## Data extract
↓↓↓

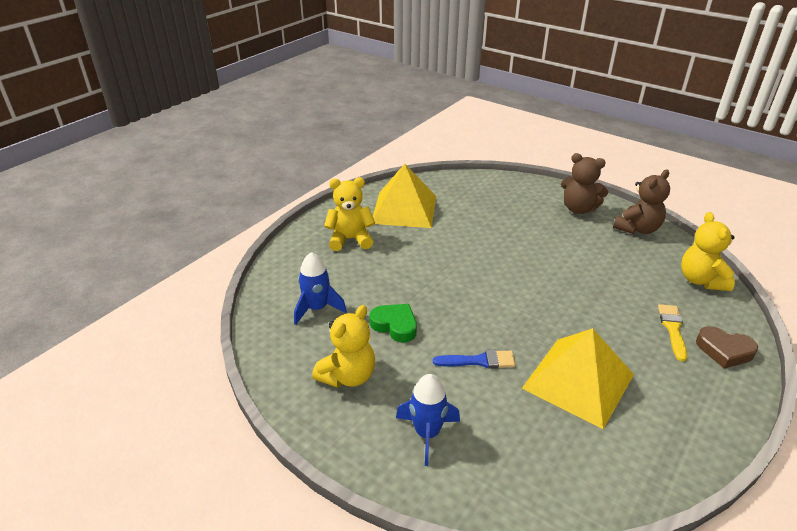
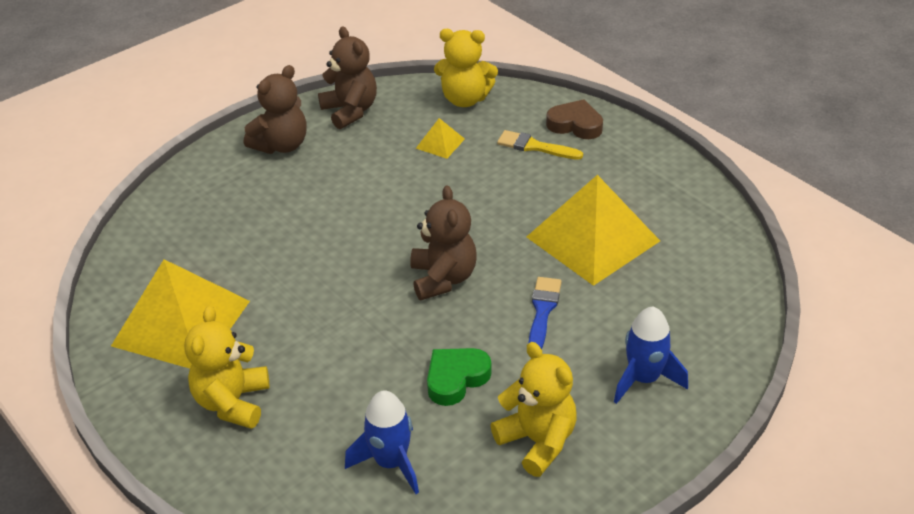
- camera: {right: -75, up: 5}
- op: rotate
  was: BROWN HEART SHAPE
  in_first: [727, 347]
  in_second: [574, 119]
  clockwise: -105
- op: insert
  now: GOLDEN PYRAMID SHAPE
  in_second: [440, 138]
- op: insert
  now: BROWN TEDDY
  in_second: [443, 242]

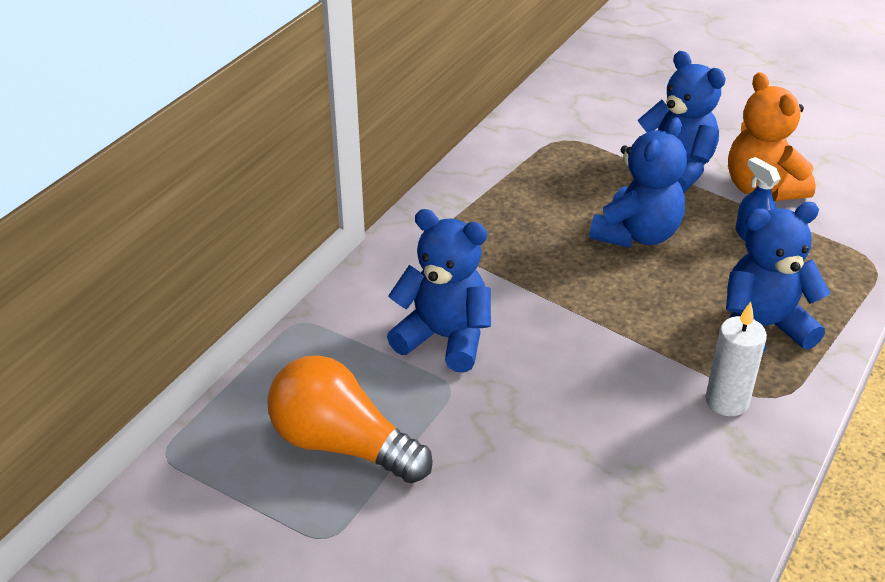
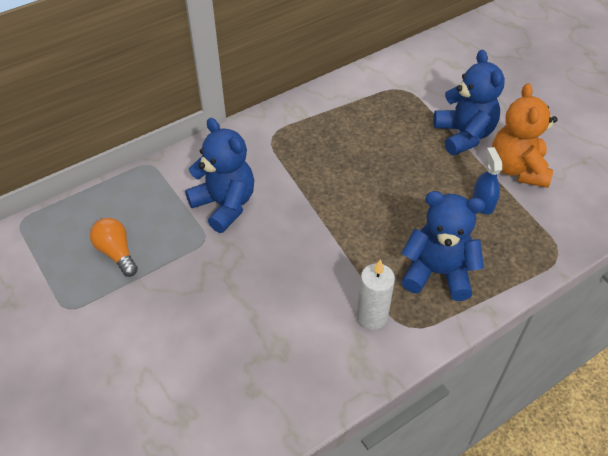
- camera: {right: 25, up: 10}
- op: delete
  was: BLUE TEDDY
  in_first: [638, 182]
- op: resize
  was: ORANGE-COLOURED BULB
  in_first: [350, 419]
  in_second: [114, 247]
  ratio: 0.58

↑↑↑

Word for word, print all of the data; skip the pictures.

## Task output
- camera: {right: -75, up: 5}
- op: rotate
  was: BROWN HEART SHAPE
  in_first: [727, 347]
  in_second: [574, 119]
  clockwise: -105
- op: insert
  now: GOLDEN PYRAMID SHAPE
  in_second: [440, 138]
- op: insert
  now: BROWN TEDDY
  in_second: [443, 242]

- camera: {right: 25, up: 10}
- op: delete
  was: BLUE TEDDY
  in_first: [638, 182]
- op: resize
  was: ORANGE-COLOURED BULB
  in_first: [350, 419]
  in_second: [114, 247]
  ratio: 0.58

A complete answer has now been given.